▶ [Exercise data]:

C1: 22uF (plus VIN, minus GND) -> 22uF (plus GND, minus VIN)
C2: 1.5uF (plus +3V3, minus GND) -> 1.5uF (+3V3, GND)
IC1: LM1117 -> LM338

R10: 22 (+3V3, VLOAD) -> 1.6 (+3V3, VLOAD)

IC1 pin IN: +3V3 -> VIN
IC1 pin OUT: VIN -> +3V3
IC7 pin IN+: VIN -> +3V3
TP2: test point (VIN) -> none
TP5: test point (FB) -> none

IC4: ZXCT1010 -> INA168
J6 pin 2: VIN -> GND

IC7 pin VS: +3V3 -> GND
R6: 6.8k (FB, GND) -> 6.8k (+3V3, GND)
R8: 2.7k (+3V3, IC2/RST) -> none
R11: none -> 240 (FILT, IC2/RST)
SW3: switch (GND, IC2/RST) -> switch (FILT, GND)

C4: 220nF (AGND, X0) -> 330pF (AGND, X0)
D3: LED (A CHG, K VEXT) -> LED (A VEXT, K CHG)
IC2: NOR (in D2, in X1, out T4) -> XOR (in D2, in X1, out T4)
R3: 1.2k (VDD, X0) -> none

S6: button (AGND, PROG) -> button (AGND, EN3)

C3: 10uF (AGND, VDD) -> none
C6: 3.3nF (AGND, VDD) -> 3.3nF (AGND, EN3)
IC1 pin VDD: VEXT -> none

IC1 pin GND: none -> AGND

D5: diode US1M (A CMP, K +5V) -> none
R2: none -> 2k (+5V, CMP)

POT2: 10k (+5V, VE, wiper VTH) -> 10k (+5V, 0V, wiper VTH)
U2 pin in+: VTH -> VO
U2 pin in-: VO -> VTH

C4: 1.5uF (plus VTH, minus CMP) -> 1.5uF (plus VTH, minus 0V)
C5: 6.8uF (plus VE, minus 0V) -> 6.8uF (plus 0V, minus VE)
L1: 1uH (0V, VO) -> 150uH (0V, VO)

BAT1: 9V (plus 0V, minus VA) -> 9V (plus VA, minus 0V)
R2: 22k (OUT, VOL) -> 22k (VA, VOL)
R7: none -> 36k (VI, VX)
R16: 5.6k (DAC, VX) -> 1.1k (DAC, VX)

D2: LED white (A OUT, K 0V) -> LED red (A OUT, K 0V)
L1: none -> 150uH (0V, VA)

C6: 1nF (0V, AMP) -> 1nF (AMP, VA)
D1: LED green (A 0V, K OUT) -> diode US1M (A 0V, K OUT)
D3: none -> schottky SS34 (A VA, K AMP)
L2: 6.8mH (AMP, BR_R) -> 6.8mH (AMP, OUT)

▶ [What you will do]:
Every line from the one containing "R6: 6.8k (FB, GND) -> 6.8k (+3V3, GND)" through the last line above should be retyped exactly; no other lines are wanted.

▶ [Reply to the task]:
R6: 6.8k (FB, GND) -> 6.8k (+3V3, GND)
R8: 2.7k (+3V3, IC2/RST) -> none
R11: none -> 240 (FILT, IC2/RST)
SW3: switch (GND, IC2/RST) -> switch (FILT, GND)

C4: 220nF (AGND, X0) -> 330pF (AGND, X0)
D3: LED (A CHG, K VEXT) -> LED (A VEXT, K CHG)
IC2: NOR (in D2, in X1, out T4) -> XOR (in D2, in X1, out T4)
R3: 1.2k (VDD, X0) -> none

S6: button (AGND, PROG) -> button (AGND, EN3)

C3: 10uF (AGND, VDD) -> none
C6: 3.3nF (AGND, VDD) -> 3.3nF (AGND, EN3)
IC1 pin VDD: VEXT -> none

IC1 pin GND: none -> AGND

D5: diode US1M (A CMP, K +5V) -> none
R2: none -> 2k (+5V, CMP)

POT2: 10k (+5V, VE, wiper VTH) -> 10k (+5V, 0V, wiper VTH)
U2 pin in+: VTH -> VO
U2 pin in-: VO -> VTH

C4: 1.5uF (plus VTH, minus CMP) -> 1.5uF (plus VTH, minus 0V)
C5: 6.8uF (plus VE, minus 0V) -> 6.8uF (plus 0V, minus VE)
L1: 1uH (0V, VO) -> 150uH (0V, VO)

BAT1: 9V (plus 0V, minus VA) -> 9V (plus VA, minus 0V)
R2: 22k (OUT, VOL) -> 22k (VA, VOL)
R7: none -> 36k (VI, VX)
R16: 5.6k (DAC, VX) -> 1.1k (DAC, VX)

D2: LED white (A OUT, K 0V) -> LED red (A OUT, K 0V)
L1: none -> 150uH (0V, VA)

C6: 1nF (0V, AMP) -> 1nF (AMP, VA)
D1: LED green (A 0V, K OUT) -> diode US1M (A 0V, K OUT)
D3: none -> schottky SS34 (A VA, K AMP)
L2: 6.8mH (AMP, BR_R) -> 6.8mH (AMP, OUT)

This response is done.